### [Source data]
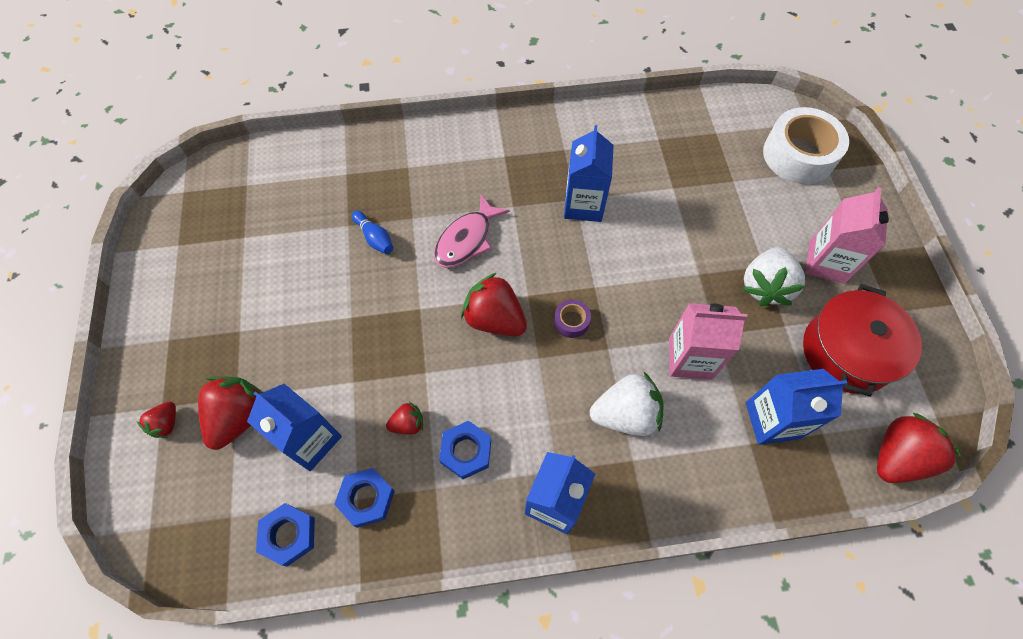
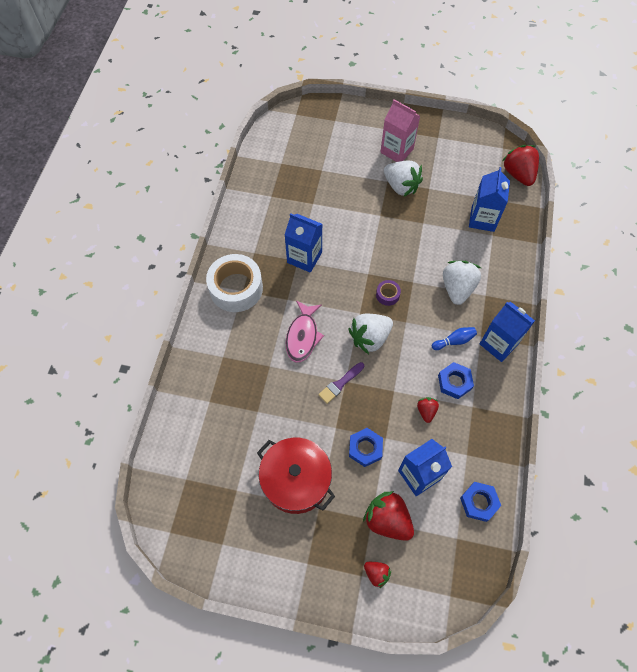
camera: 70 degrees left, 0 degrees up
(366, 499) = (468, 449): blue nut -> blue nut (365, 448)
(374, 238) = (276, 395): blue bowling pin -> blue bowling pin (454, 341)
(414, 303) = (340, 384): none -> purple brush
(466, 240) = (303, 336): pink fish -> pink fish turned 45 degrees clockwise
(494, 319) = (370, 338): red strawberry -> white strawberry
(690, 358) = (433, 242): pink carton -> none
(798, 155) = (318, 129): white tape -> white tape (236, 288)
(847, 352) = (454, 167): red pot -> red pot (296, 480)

### [Job]
Start at the line containing "(466, 240) = (303, 336): pink". Repeat it and each line after it, word for word, to the end of the records.

### [Result]
(466, 240) = (303, 336): pink fish -> pink fish turned 45 degrees clockwise
(494, 319) = (370, 338): red strawberry -> white strawberry
(690, 358) = (433, 242): pink carton -> none
(798, 155) = (318, 129): white tape -> white tape (236, 288)
(847, 352) = (454, 167): red pot -> red pot (296, 480)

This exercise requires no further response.